[Version comparison data]

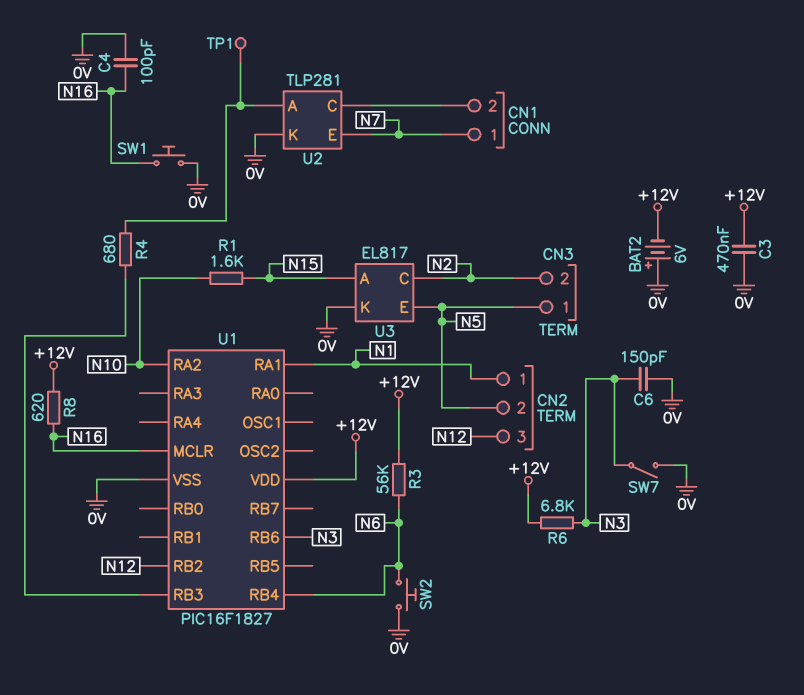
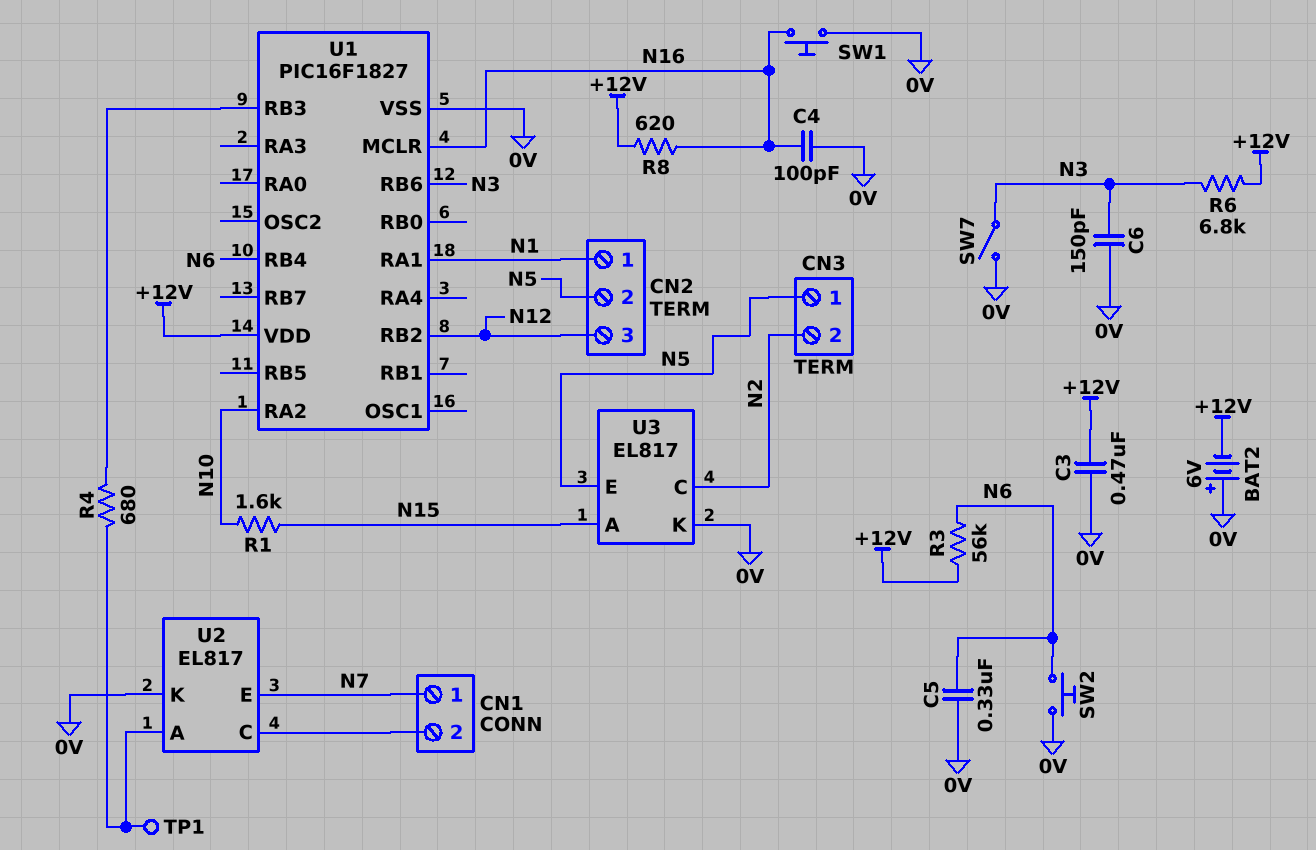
C5: none -> 330nF (0V, N6)
U2: TLP281 -> EL817

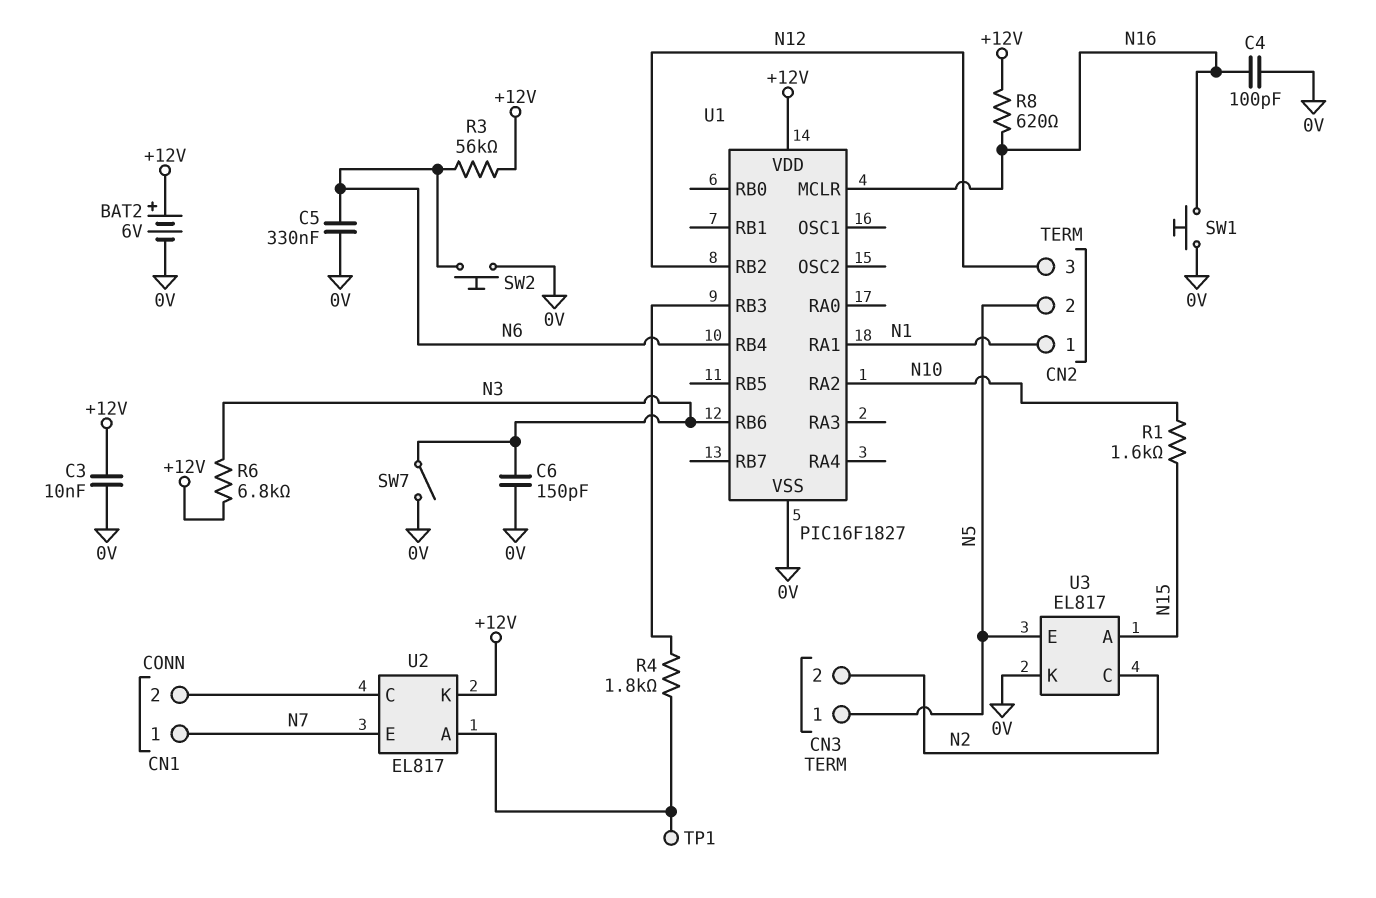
BAT2: 6V (plus 0V, minus +12V) -> 6V (plus +12V, minus 0V)
C3: 470nF (+12V, 0V) -> 10nF (+12V, 0V)
R4: 680 (U1/RB3, U2/A) -> 1.8k (U1/RB3, U2/A)
U2 pin K: 0V -> +12V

* WHAT THE EXERCISE ASKS:
Print each entry precisely as written; the pictures stay out.

* OUTPUT:
C5: none -> 330nF (0V, N6)
U2: TLP281 -> EL817

BAT2: 6V (plus 0V, minus +12V) -> 6V (plus +12V, minus 0V)
C3: 470nF (+12V, 0V) -> 10nF (+12V, 0V)
R4: 680 (U1/RB3, U2/A) -> 1.8k (U1/RB3, U2/A)
U2 pin K: 0V -> +12V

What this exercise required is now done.